** Materials provided follows **

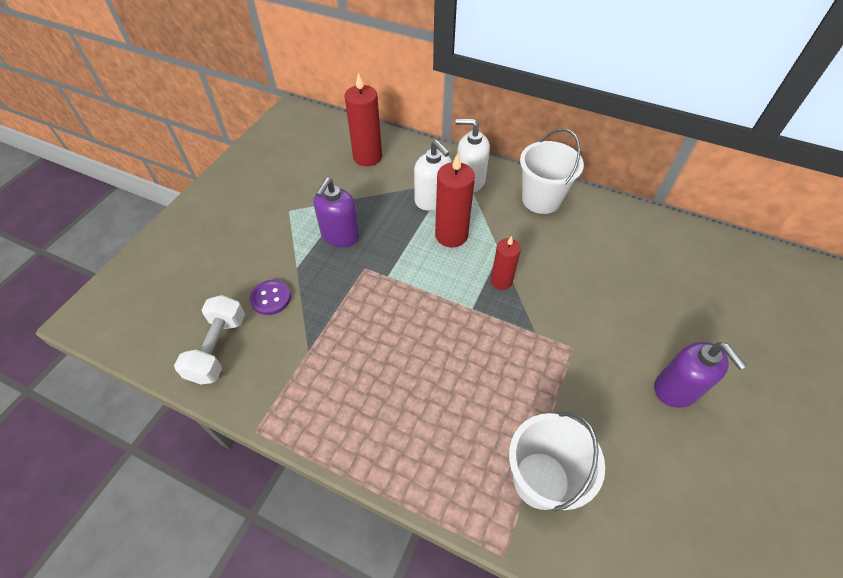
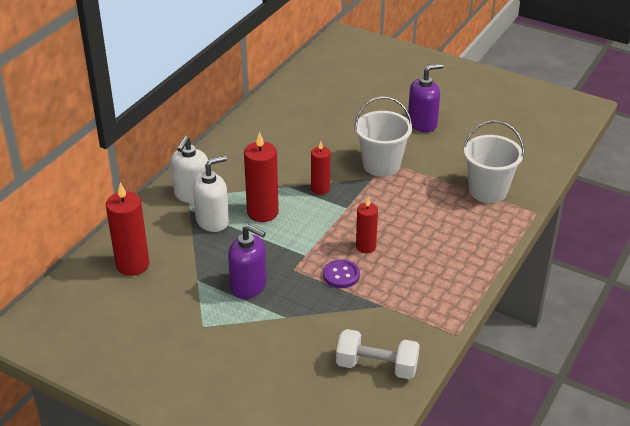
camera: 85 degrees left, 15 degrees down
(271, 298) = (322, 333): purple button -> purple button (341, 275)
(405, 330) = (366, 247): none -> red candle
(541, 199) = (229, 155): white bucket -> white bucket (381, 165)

** End of Materials provided **
** Materials provided follows **

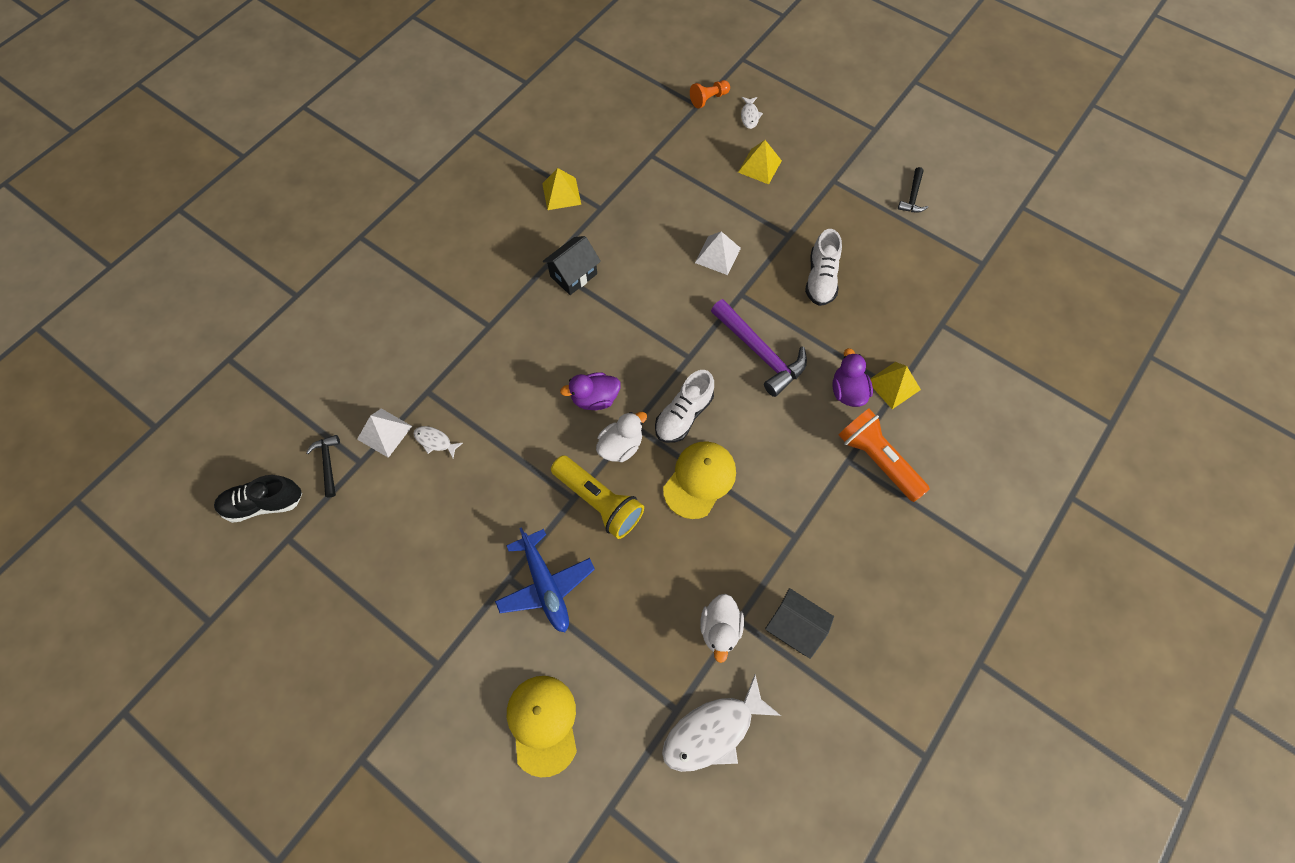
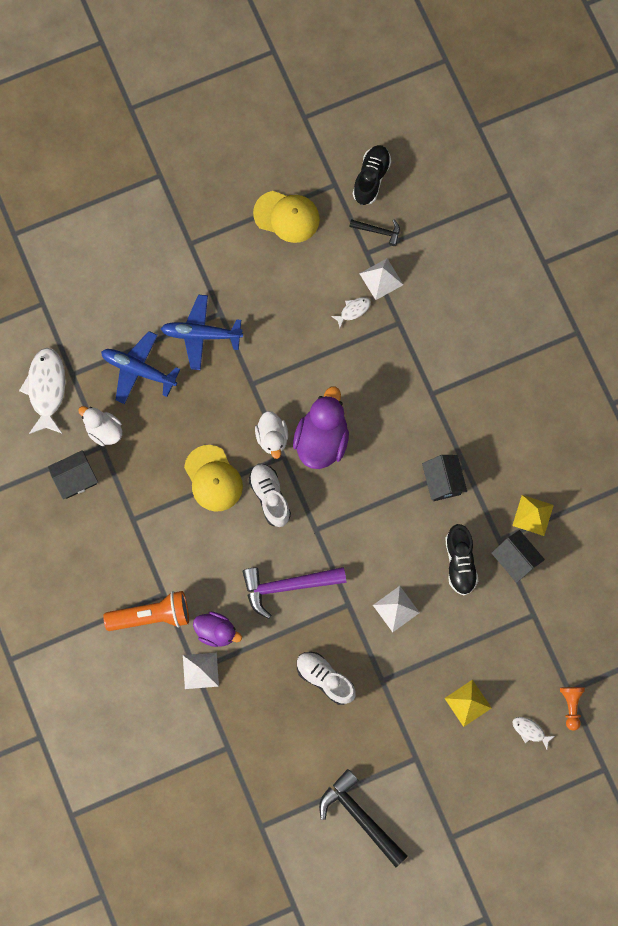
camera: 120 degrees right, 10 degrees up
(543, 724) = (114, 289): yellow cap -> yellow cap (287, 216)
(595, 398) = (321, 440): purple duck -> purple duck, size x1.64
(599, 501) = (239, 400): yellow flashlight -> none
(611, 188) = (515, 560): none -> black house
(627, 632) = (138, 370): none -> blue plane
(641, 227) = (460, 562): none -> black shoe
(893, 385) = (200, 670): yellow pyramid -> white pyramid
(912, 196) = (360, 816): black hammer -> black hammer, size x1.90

** End of Materials provided **
** Materials provided follows **

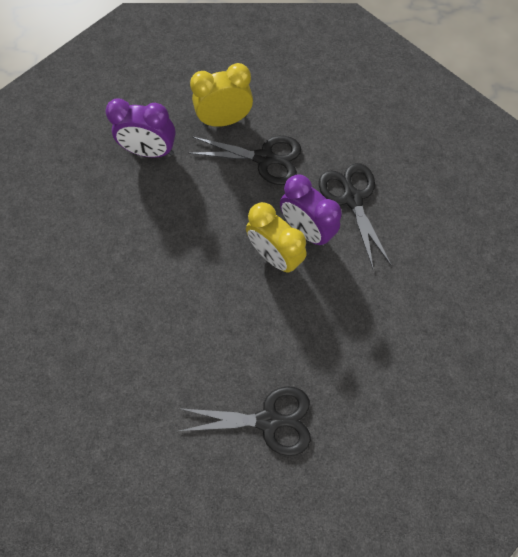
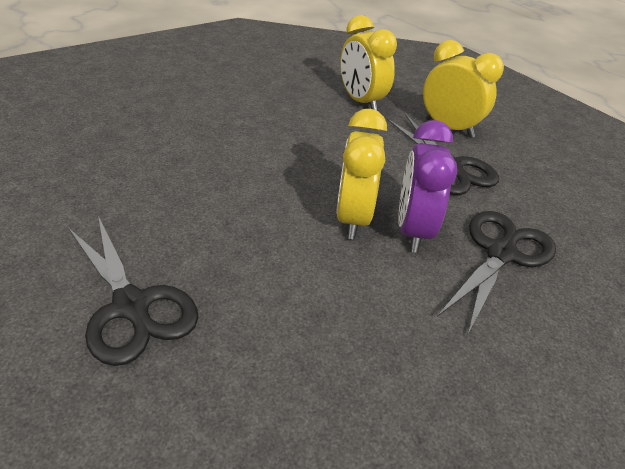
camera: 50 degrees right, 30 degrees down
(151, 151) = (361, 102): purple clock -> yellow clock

** End of Materials provided **

■ **Your task**:
Search the listing above for the lines with "camera: 50 degrees right, 30 degrees down" and "(151, 151) = (361, 102): purple", then output those lines and all lines between them exactly.

■ **Result**:
camera: 50 degrees right, 30 degrees down
(151, 151) = (361, 102): purple clock -> yellow clock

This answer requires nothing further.